The output should be every line below that includes the word "cake".

● Records to process:
-- Opening Marker --

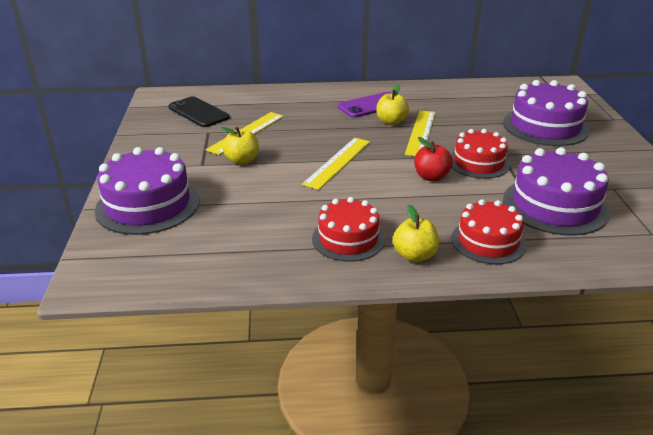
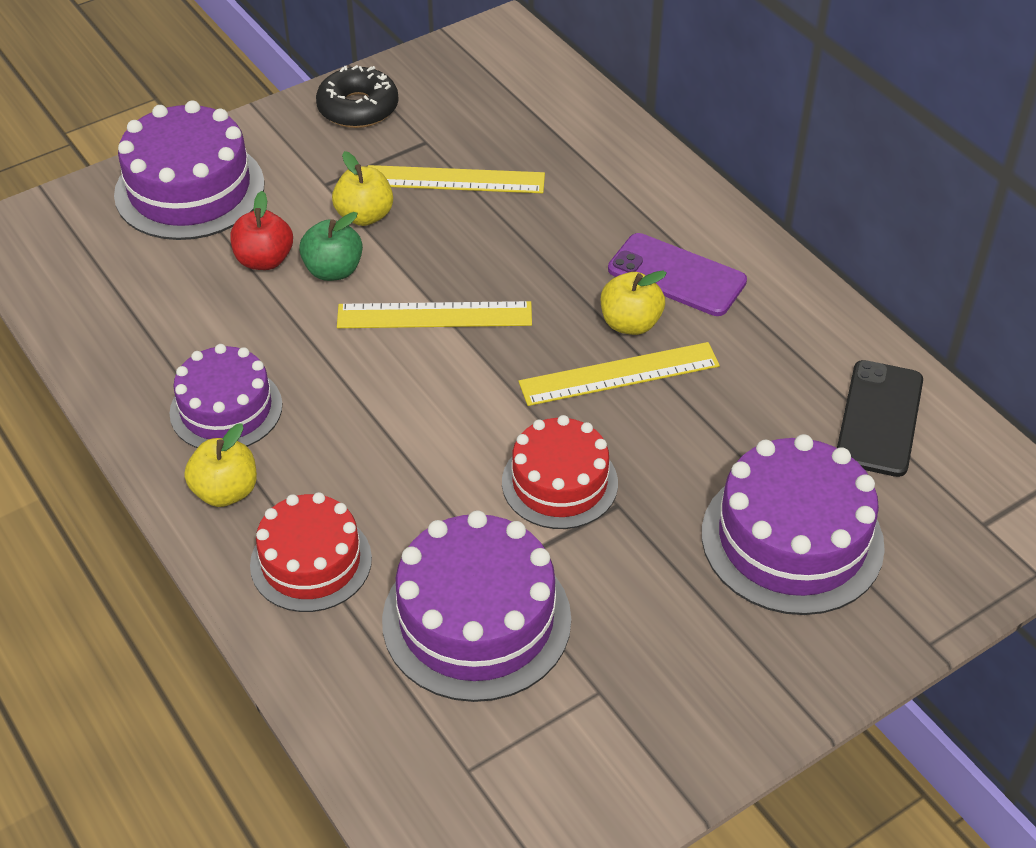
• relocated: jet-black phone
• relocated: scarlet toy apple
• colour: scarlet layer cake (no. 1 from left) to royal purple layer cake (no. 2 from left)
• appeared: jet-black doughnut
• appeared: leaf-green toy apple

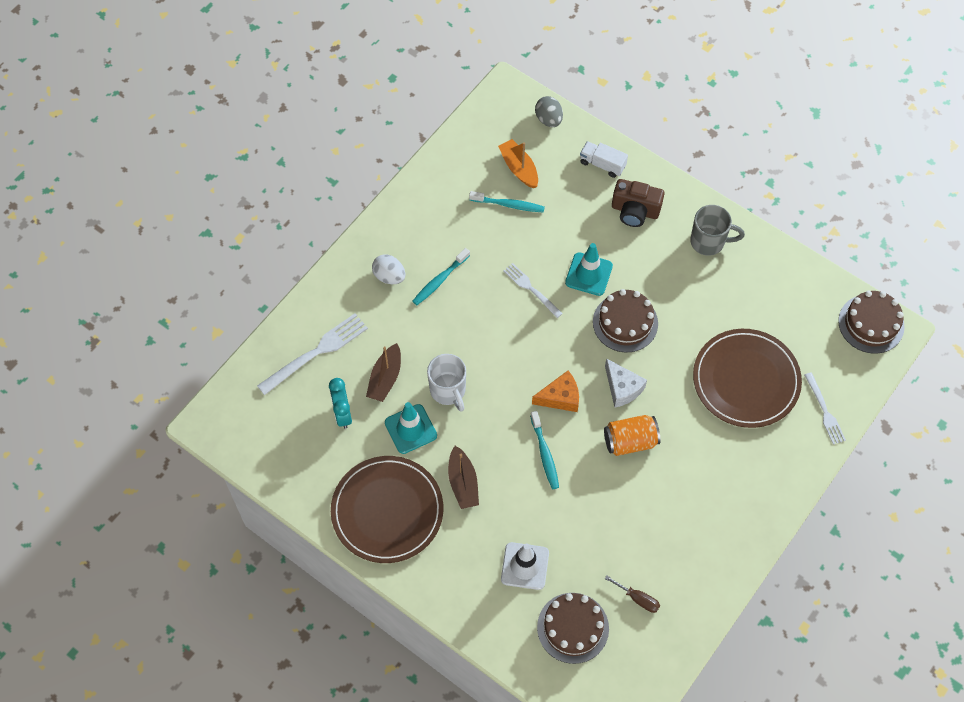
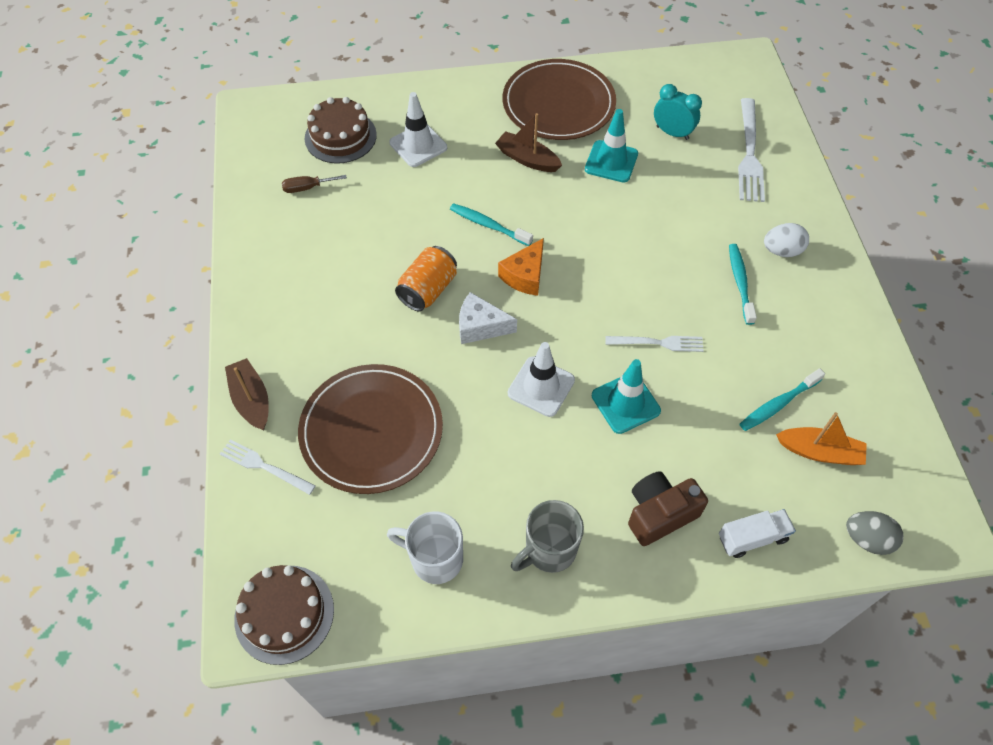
• exchanged: brown layer cake (no. 2 from left) to white road cone (no. 2 from left)
• relocated: brown sailboat (no. 1 from left)
• relocated: white tea mug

-- Closing Marker --

● Reply:
• colour: scarlet layer cake (no. 1 from left) to royal purple layer cake (no. 2 from left)
• exchanged: brown layer cake (no. 2 from left) to white road cone (no. 2 from left)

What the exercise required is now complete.